◆ Exercise goal ◆
Among the entries below, find each line holding "toothbrush" and return it.
══ Input for this task
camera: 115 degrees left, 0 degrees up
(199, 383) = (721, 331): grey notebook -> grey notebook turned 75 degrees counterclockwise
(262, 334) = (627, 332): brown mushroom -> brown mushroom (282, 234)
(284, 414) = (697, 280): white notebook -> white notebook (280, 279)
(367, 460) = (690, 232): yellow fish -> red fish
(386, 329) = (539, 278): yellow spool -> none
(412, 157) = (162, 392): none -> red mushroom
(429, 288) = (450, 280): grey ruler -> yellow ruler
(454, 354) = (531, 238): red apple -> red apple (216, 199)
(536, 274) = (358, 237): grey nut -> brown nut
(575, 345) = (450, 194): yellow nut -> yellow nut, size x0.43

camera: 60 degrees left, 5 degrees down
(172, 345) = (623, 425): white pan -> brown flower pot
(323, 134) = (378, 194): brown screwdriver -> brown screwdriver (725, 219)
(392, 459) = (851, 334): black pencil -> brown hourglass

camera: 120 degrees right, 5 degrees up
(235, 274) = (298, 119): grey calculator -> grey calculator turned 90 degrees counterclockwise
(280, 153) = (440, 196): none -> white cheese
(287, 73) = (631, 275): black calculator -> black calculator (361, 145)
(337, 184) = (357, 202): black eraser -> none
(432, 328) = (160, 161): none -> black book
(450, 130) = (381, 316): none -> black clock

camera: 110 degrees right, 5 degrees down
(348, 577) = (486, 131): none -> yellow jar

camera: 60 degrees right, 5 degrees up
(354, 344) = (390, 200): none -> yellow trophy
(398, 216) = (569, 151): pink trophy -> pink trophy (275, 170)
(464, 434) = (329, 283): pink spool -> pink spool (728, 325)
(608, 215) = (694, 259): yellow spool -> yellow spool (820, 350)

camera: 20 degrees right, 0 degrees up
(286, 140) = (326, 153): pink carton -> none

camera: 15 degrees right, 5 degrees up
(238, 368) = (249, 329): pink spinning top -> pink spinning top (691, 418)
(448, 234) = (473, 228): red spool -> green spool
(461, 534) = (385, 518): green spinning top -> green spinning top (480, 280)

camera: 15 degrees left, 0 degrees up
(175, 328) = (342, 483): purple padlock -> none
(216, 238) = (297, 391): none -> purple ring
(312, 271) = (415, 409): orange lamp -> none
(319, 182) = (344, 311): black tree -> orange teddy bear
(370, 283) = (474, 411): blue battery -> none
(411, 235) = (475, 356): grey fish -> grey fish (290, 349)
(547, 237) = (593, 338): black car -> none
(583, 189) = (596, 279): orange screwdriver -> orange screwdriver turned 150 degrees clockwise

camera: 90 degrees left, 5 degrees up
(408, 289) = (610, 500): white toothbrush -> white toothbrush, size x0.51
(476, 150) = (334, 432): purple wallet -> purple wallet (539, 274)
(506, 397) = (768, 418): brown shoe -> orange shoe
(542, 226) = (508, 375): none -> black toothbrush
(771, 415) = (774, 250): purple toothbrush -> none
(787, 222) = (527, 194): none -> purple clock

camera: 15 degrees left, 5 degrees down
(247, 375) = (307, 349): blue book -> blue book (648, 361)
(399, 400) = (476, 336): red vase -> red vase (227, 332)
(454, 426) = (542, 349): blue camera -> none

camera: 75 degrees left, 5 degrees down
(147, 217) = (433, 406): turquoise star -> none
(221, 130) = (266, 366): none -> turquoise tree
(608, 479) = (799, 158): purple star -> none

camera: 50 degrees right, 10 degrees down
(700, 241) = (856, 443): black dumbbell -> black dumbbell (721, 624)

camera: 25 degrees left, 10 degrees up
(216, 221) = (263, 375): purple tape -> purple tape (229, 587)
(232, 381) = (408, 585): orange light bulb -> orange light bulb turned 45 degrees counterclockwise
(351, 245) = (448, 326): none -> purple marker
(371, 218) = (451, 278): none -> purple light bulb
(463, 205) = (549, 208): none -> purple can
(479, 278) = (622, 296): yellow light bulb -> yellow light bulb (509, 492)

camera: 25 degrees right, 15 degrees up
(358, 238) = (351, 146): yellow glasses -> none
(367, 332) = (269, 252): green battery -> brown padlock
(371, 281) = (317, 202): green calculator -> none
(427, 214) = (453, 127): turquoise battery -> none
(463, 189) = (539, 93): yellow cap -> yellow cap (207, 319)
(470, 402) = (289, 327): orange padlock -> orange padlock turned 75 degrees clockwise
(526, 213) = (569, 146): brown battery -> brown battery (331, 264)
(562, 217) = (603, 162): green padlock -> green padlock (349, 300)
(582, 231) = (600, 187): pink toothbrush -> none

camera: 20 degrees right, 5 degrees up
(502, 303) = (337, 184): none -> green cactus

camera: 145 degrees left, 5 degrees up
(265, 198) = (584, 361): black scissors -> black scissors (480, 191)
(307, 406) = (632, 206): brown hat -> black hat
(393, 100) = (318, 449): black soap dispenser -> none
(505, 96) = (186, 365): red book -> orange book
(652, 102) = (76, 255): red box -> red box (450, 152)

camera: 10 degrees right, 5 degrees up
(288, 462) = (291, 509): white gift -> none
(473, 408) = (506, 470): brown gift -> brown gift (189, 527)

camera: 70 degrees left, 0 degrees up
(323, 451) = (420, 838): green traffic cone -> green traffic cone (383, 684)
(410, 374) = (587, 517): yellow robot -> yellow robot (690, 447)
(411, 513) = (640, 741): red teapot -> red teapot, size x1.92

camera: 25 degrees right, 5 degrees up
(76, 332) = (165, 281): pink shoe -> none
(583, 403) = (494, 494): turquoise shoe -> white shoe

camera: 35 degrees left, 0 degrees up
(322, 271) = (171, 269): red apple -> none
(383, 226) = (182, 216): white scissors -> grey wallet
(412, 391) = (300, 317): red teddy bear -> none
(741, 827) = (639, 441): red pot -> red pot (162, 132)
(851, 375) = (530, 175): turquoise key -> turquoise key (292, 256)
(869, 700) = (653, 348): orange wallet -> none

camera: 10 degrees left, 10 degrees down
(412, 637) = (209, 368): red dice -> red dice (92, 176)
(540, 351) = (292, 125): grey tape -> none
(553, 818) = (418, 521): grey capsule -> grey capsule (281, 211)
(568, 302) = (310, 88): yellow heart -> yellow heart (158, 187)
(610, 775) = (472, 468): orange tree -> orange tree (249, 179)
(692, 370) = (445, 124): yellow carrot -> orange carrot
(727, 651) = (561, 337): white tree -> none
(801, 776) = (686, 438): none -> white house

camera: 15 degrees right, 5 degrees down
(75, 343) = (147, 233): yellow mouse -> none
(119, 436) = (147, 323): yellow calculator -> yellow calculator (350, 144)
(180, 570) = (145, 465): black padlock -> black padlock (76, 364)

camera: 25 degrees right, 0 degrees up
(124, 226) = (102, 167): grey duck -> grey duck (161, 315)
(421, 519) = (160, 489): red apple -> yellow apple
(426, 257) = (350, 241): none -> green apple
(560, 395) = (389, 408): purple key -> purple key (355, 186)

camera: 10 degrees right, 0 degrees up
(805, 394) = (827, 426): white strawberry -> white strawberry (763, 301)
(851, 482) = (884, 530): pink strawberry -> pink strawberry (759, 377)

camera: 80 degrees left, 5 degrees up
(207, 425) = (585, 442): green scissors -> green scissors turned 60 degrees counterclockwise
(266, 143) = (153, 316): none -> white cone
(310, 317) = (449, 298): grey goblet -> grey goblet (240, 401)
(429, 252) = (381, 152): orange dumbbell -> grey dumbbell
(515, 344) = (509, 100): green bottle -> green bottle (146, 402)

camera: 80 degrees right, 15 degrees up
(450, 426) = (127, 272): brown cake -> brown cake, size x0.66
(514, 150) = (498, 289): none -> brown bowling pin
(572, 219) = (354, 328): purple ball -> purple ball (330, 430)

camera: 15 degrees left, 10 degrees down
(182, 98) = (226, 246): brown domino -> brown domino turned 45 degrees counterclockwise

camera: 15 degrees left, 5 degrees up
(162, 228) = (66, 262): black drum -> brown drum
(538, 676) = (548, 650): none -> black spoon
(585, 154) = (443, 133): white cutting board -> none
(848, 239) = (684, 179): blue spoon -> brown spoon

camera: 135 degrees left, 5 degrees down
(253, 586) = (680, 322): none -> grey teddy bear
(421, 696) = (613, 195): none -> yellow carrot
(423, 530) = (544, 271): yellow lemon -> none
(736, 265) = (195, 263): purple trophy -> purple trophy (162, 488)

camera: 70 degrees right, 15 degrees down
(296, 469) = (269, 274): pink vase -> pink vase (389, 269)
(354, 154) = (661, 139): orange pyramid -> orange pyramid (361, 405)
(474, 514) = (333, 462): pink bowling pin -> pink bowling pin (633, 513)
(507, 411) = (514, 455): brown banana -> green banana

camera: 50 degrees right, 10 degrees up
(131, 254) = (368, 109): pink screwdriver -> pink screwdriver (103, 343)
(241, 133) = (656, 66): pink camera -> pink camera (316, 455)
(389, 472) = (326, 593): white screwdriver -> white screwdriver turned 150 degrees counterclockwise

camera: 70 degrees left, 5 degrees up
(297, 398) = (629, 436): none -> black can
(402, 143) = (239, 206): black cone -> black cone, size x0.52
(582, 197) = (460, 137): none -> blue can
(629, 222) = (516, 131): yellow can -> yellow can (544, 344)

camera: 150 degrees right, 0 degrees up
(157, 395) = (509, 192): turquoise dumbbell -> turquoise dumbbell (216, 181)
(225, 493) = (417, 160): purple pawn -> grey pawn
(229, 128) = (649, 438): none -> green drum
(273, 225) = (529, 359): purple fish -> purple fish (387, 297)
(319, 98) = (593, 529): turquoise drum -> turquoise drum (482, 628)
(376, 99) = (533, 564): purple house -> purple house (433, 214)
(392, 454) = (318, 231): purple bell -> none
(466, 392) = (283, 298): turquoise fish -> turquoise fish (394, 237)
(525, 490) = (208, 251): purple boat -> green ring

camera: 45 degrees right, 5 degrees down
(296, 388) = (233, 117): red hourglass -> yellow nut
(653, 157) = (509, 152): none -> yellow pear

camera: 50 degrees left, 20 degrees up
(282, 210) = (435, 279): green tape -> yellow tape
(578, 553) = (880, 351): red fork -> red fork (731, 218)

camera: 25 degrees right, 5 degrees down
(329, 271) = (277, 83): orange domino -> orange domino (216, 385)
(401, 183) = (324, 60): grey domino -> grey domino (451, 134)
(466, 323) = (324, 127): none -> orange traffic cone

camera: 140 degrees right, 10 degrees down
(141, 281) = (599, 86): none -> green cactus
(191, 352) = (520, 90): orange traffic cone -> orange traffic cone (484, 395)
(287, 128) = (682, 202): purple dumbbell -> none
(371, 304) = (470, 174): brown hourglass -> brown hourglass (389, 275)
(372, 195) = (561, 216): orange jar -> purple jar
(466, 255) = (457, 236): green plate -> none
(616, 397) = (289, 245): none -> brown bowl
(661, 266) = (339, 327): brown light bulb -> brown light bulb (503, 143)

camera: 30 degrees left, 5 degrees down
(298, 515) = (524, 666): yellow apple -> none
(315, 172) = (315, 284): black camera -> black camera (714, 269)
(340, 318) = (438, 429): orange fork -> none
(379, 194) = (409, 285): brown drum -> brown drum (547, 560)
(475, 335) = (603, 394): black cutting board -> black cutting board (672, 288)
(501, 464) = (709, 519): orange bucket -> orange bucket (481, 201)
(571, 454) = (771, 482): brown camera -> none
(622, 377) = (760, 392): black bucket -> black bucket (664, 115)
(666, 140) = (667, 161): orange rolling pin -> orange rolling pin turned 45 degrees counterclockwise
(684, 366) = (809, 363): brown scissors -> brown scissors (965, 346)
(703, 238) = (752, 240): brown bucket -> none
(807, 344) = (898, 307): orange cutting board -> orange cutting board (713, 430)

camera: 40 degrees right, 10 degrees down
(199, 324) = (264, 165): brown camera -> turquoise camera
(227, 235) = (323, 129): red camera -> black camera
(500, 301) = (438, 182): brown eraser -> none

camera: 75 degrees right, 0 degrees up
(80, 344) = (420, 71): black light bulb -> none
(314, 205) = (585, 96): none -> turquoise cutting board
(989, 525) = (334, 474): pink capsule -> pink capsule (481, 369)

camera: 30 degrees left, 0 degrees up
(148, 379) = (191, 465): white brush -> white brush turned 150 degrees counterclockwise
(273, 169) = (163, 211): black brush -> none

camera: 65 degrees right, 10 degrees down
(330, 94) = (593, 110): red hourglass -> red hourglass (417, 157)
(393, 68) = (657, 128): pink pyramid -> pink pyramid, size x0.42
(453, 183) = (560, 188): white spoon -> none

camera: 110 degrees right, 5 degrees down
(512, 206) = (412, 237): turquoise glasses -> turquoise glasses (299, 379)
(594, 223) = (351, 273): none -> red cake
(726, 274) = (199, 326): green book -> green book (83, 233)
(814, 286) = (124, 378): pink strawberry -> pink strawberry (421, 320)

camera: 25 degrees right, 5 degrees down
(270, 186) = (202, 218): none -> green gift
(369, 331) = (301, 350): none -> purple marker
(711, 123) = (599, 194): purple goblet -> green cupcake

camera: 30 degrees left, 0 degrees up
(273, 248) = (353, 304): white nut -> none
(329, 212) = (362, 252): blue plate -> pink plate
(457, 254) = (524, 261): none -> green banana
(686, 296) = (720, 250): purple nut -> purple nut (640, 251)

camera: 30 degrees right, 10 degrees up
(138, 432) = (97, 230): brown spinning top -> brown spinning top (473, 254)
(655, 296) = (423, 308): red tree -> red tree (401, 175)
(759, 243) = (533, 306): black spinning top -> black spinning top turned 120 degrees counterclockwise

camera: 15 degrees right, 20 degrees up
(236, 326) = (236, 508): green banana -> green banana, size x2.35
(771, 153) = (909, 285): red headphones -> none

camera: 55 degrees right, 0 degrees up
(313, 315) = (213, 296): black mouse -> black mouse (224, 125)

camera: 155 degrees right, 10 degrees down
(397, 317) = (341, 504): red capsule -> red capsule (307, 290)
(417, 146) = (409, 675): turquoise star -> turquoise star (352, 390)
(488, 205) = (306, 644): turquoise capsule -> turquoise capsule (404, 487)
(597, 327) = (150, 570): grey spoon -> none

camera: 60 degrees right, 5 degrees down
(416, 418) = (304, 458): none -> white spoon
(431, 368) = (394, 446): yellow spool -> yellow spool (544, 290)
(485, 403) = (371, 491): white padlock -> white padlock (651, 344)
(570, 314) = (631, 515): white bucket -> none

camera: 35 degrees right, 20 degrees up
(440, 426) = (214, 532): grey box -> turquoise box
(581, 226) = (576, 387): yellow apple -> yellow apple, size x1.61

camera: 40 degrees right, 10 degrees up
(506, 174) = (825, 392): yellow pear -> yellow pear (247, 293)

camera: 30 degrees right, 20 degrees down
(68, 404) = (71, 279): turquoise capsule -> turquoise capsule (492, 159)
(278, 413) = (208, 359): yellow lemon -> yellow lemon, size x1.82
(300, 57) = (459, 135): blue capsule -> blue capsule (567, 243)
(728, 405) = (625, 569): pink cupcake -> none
════
◆ Exercise answer ◆
(408, 289) = (610, 500): white toothbrush -> white toothbrush, size x0.51
(542, 226) = (508, 375): none -> black toothbrush
(771, 415) = (774, 250): purple toothbrush -> none
(582, 231) = (600, 187): pink toothbrush -> none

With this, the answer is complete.